→ **Try it**: Look for the word "none" in the entries and copy every line where it shows up.

→ **Object correspondence data**:
☆ ☆ ☆ ☆

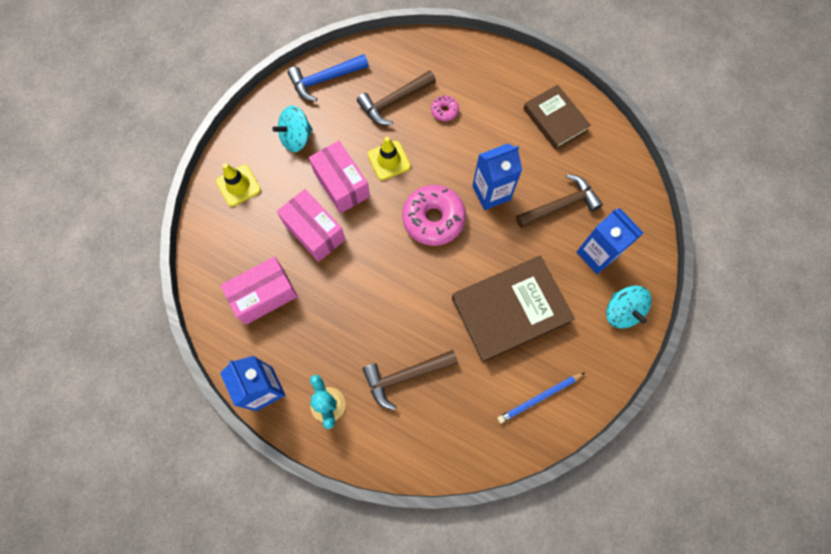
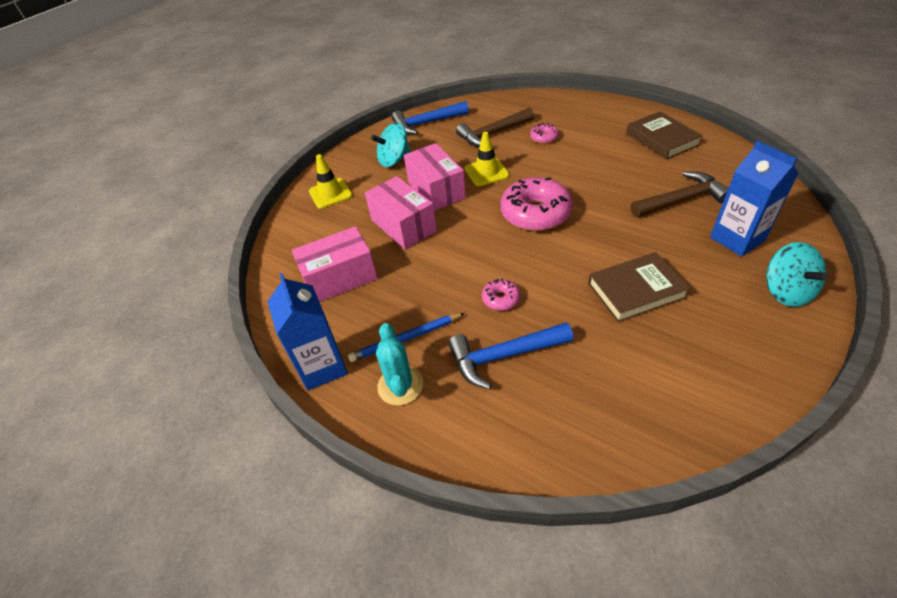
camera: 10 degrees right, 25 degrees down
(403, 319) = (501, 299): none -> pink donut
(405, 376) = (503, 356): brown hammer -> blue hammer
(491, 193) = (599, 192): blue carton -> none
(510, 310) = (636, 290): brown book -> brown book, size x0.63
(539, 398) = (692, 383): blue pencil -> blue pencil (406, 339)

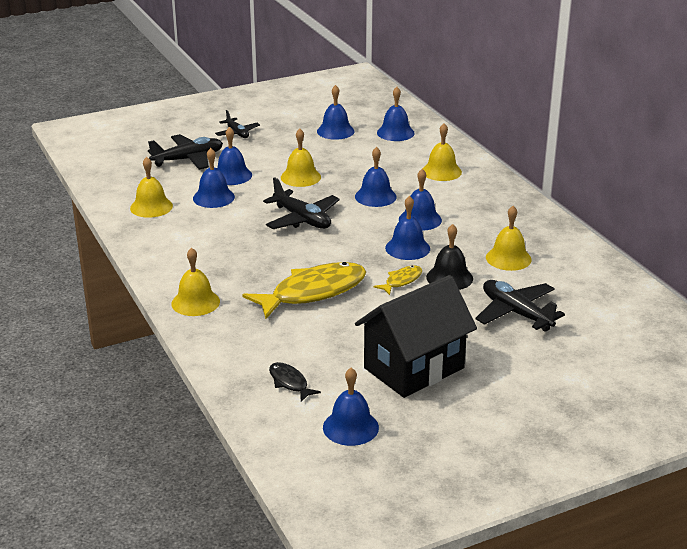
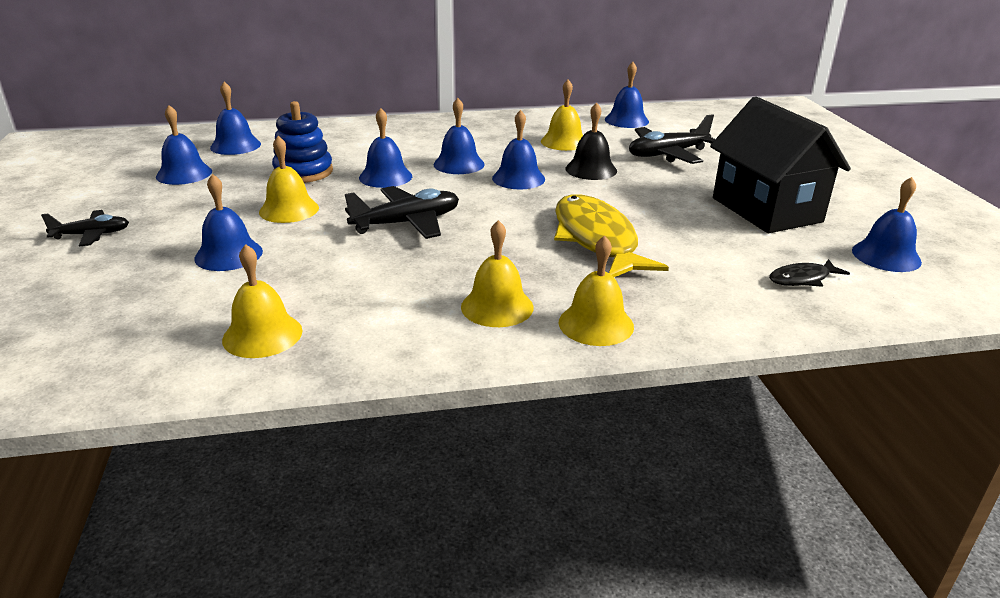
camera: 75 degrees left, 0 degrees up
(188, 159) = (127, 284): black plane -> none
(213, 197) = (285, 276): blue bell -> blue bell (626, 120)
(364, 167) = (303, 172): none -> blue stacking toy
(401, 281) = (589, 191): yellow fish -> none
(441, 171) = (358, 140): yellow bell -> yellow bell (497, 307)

☆ ☆ ☆ ☆

→ **Answer for this exercise**:
(403, 319) = (501, 299): none -> pink donut
(491, 193) = (599, 192): blue carton -> none
(188, 159) = (127, 284): black plane -> none
(364, 167) = (303, 172): none -> blue stacking toy
(401, 281) = (589, 191): yellow fish -> none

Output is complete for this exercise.